What this task involves:
Determine how many lines of the listing contain the string "major", treating uppercase and lowercase as distinct, and reply with that number alone.

The data:
────────────────────

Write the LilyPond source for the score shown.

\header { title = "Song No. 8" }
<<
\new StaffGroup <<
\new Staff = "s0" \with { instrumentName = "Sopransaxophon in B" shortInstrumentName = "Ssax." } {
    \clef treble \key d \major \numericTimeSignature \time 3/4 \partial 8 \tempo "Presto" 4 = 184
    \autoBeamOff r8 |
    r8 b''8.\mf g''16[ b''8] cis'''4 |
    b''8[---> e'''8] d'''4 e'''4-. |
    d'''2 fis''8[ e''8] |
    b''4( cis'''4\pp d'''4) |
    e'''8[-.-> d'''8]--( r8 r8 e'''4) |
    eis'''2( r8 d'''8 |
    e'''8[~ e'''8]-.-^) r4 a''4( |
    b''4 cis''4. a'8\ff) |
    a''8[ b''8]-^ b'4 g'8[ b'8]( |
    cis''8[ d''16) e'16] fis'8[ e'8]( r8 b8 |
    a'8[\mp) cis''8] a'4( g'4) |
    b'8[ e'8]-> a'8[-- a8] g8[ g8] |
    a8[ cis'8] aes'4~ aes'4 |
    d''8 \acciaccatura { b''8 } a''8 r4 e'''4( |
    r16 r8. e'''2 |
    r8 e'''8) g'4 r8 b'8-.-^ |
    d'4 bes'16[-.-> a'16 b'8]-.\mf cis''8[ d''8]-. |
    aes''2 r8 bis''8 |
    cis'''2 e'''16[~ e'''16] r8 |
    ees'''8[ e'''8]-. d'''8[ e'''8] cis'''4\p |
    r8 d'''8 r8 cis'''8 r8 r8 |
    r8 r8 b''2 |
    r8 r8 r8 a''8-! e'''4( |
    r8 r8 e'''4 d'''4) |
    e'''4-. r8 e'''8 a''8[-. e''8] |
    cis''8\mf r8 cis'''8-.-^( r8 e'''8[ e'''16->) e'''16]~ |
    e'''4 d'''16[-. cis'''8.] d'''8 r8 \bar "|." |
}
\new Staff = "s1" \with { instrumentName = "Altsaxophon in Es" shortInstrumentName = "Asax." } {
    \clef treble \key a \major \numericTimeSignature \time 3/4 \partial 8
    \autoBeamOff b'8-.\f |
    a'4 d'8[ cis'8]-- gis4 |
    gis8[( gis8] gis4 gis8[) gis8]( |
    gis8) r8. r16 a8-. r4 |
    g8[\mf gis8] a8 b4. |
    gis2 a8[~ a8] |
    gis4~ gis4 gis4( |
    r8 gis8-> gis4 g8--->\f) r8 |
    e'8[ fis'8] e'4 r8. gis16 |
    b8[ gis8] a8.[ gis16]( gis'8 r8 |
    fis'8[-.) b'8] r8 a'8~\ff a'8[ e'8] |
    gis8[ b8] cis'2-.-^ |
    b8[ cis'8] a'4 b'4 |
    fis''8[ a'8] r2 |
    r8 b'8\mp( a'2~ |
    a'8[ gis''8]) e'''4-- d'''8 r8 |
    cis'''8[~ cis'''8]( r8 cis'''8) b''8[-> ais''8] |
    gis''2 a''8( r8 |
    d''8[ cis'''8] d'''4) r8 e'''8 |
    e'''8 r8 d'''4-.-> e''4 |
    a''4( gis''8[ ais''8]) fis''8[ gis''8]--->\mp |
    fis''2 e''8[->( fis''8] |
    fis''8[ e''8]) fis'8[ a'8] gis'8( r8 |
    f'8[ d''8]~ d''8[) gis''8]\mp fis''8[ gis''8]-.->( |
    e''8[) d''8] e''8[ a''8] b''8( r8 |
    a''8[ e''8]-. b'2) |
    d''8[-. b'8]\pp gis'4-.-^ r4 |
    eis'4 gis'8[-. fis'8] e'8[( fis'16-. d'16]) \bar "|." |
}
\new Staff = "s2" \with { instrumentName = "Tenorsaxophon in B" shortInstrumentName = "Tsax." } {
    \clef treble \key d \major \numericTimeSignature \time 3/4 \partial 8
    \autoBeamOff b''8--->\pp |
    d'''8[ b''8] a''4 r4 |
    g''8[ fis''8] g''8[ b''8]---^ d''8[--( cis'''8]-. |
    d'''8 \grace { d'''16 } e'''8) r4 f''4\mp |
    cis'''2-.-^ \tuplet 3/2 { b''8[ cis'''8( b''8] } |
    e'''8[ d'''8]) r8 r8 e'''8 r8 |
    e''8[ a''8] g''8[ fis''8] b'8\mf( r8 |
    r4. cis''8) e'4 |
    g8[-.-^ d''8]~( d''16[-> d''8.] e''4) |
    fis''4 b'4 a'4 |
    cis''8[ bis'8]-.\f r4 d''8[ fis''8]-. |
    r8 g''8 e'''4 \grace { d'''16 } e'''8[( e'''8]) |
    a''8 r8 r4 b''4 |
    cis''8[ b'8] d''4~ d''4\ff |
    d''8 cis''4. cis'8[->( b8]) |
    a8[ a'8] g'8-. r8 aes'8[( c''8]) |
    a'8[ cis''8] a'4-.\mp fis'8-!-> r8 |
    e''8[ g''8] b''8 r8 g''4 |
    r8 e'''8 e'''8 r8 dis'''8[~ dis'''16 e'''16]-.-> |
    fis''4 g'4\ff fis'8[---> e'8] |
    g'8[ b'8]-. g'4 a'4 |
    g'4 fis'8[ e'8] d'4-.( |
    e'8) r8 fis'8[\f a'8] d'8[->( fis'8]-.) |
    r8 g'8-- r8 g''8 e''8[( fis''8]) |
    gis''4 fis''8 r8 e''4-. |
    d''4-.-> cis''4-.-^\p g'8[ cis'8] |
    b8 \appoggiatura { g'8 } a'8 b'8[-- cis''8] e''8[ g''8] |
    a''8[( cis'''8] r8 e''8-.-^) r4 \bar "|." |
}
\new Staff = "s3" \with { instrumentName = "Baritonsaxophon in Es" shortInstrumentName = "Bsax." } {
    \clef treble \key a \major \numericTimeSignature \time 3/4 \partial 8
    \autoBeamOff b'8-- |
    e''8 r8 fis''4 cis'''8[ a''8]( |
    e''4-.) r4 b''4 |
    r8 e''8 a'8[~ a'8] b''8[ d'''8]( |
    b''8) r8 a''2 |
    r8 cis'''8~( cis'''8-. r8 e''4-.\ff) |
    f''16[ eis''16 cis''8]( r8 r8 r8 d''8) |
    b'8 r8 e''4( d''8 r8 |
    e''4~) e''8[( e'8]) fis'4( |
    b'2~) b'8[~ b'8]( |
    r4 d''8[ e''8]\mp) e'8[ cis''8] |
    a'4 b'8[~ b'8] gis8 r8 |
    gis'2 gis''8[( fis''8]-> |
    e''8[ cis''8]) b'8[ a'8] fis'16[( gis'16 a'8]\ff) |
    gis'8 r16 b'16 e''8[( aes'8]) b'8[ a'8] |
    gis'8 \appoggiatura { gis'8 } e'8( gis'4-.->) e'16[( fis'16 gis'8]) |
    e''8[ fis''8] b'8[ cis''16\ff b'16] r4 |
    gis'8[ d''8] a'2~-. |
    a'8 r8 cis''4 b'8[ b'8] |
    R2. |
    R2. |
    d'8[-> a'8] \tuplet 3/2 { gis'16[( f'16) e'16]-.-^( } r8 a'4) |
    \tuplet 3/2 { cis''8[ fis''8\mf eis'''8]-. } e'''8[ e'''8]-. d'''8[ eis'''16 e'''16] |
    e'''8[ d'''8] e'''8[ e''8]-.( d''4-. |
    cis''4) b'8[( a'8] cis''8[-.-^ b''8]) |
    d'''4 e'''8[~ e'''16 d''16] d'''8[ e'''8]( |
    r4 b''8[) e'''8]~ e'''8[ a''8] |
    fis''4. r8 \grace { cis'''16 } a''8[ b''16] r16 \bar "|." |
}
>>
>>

────────────────────

Task response:
4